# Start of ENTRIES SHOWN
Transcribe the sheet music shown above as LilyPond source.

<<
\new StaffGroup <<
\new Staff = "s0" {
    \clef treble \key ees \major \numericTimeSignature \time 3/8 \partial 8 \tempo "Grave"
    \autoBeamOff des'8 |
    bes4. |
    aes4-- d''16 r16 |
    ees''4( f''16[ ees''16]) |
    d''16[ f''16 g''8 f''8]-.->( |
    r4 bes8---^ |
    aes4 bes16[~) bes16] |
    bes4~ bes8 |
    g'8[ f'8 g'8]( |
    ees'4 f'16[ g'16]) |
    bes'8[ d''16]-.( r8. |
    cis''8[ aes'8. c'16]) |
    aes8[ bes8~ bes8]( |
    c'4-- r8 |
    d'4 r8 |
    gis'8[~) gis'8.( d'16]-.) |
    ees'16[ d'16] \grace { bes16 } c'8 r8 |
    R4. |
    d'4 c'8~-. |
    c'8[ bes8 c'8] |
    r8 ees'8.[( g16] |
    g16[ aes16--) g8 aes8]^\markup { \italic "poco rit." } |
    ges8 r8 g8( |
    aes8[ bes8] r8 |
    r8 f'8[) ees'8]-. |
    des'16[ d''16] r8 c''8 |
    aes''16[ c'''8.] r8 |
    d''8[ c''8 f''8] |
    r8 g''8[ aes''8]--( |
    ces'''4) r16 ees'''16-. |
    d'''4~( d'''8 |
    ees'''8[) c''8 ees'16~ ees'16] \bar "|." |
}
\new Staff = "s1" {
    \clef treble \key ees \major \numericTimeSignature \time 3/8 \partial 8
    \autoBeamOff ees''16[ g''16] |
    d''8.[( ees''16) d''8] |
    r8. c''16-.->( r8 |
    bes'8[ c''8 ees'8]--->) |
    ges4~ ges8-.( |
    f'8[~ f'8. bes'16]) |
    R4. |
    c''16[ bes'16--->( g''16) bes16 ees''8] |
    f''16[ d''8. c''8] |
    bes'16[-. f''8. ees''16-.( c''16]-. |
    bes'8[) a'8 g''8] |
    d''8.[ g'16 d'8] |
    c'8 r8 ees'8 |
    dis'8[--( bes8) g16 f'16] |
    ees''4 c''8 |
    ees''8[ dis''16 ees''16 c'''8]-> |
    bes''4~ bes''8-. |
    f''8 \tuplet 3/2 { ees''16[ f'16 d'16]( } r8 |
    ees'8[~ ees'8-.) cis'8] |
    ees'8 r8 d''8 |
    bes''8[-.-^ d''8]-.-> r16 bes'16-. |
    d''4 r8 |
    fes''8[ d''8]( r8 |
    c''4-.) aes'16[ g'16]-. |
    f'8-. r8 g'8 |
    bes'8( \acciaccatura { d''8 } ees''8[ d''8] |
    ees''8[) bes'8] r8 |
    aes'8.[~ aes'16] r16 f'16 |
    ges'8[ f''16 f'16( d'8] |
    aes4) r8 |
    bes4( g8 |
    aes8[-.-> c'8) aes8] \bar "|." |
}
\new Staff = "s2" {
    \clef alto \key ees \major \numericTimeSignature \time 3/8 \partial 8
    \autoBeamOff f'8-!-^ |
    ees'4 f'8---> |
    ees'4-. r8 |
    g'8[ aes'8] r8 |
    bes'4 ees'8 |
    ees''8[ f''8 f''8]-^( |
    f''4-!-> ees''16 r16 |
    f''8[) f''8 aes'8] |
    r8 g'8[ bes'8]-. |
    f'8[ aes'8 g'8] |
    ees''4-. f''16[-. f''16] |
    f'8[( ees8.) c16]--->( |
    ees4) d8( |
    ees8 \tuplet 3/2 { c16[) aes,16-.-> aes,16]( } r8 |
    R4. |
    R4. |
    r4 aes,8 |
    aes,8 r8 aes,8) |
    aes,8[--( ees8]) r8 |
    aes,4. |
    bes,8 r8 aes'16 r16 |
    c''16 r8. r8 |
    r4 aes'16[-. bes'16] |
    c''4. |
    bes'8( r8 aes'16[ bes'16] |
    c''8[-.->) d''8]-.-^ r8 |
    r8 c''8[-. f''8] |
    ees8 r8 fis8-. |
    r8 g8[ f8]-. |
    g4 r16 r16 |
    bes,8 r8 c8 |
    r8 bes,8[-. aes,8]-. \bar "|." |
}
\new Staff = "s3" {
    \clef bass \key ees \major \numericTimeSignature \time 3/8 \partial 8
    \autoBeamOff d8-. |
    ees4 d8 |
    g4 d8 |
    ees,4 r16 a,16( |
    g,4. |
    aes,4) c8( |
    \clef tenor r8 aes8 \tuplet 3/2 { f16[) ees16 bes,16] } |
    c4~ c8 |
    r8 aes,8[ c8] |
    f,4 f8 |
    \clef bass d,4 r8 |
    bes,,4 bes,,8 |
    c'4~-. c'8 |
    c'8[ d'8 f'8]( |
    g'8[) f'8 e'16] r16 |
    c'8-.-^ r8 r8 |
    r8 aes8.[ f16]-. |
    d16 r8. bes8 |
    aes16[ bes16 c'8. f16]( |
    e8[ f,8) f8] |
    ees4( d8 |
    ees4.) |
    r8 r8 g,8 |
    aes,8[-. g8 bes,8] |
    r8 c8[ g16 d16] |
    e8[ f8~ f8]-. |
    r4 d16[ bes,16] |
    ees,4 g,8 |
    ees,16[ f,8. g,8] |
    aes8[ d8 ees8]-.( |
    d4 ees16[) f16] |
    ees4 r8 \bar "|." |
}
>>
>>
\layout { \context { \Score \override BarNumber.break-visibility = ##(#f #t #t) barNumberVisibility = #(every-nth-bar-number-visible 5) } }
# End of ENTRIES SHOWN
Identify every line of the listing above that contains the string "clef", and copy each of those lines.

■ FINISHED TASK ■
    \clef treble \key ees \major \numericTimeSignature \time 3/8 \partial 8 \tempo "Grave"
    \clef treble \key ees \major \numericTimeSignature \time 3/8 \partial 8
    \clef alto \key ees \major \numericTimeSignature \time 3/8 \partial 8
    \clef bass \key ees \major \numericTimeSignature \time 3/8 \partial 8
    \clef tenor r8 aes8 \tuplet 3/2 { f16[) ees16 bes,16] } |
    \clef bass d,4 r8 |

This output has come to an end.